*** Data under study ***

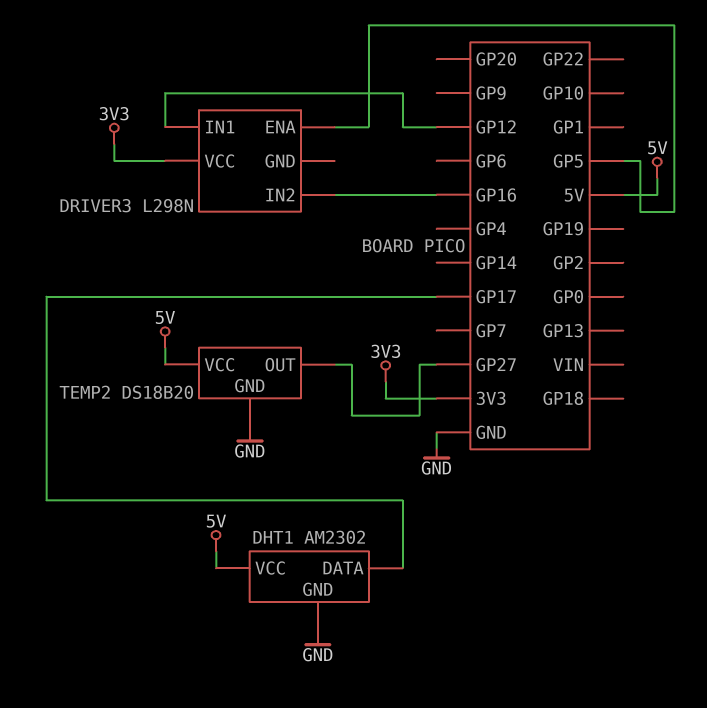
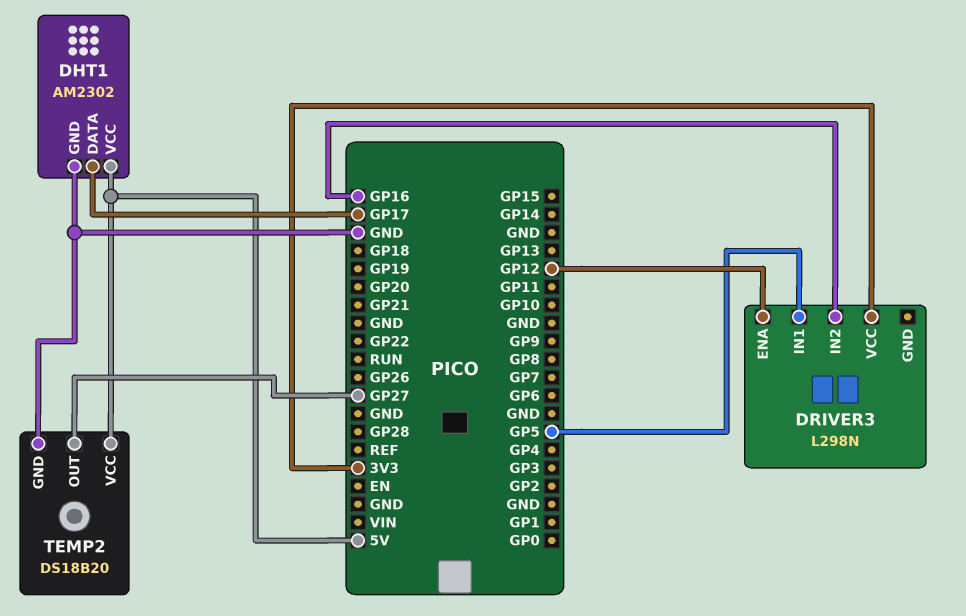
DRIVER3 pin ENA: GP5 -> GP12
DRIVER3 pin IN1: GP12 -> GP5

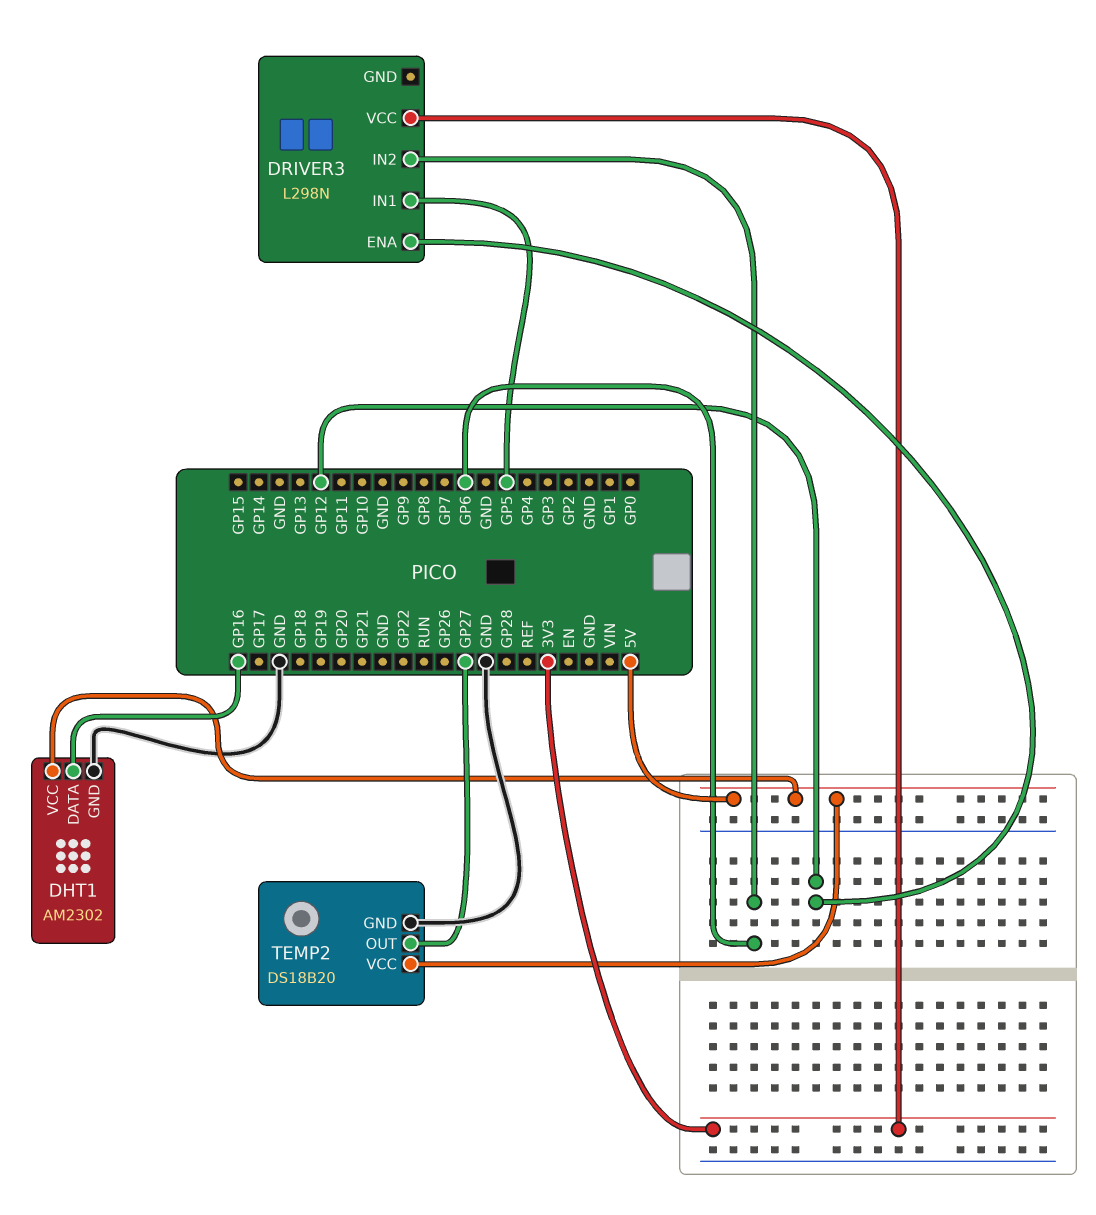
DHT1 pin DATA: GP17 -> GP16
DRIVER3 pin IN2: GP16 -> GP6

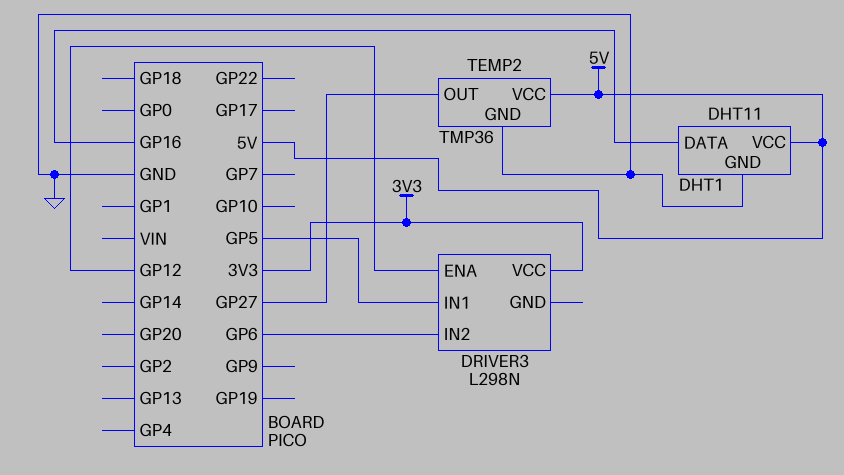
DHT1: AM2302 -> DHT11
TEMP2: DS18B20 -> TMP36

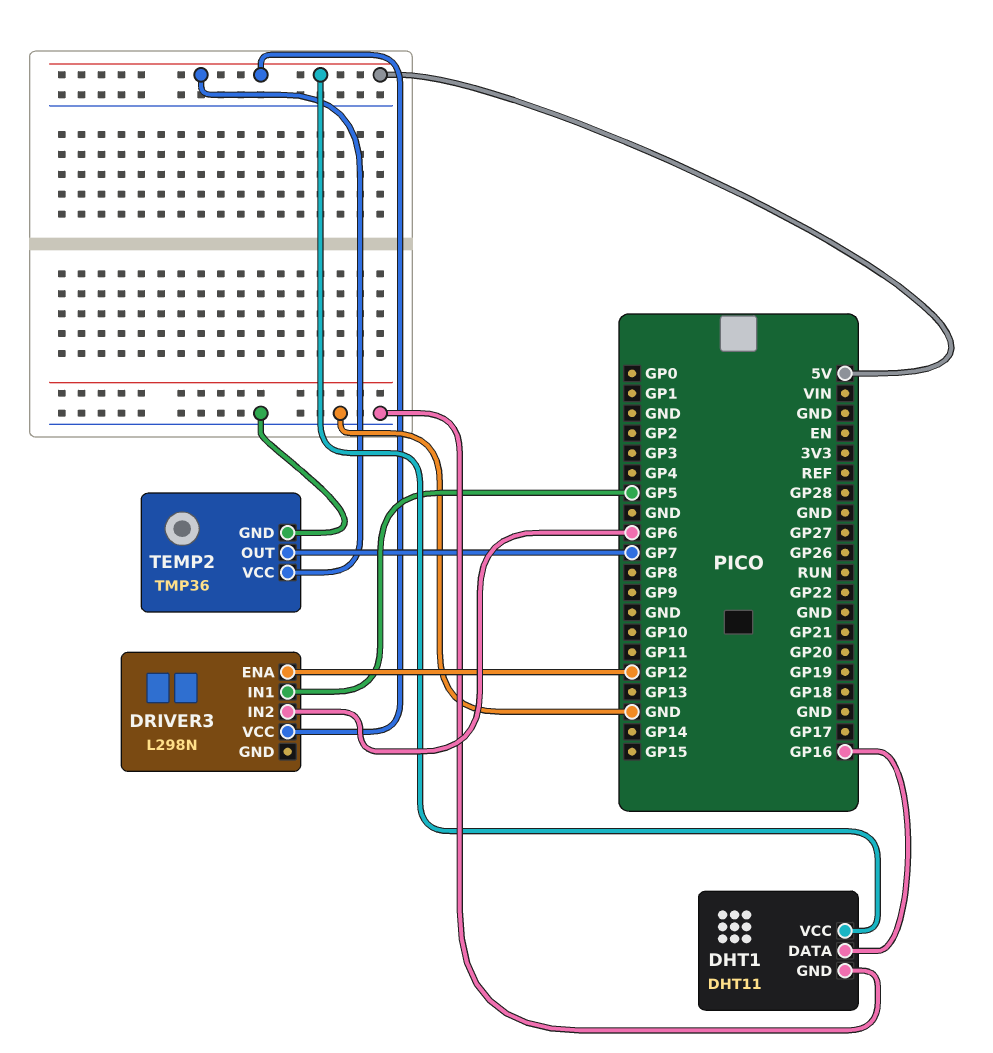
DRIVER3 pin VCC: 3V3 -> 5V
TEMP2 pin OUT: GP27 -> GP7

*** End of Data under study ***

--- Task description ---
Please repeat, exactly as written, only the lines from the line with "DHT1 pin DATA: GP17 -> GP16" to the end of the data, leaving out every picture.

--- Worked solution ---
DHT1 pin DATA: GP17 -> GP16
DRIVER3 pin IN2: GP16 -> GP6

DHT1: AM2302 -> DHT11
TEMP2: DS18B20 -> TMP36

DRIVER3 pin VCC: 3V3 -> 5V
TEMP2 pin OUT: GP27 -> GP7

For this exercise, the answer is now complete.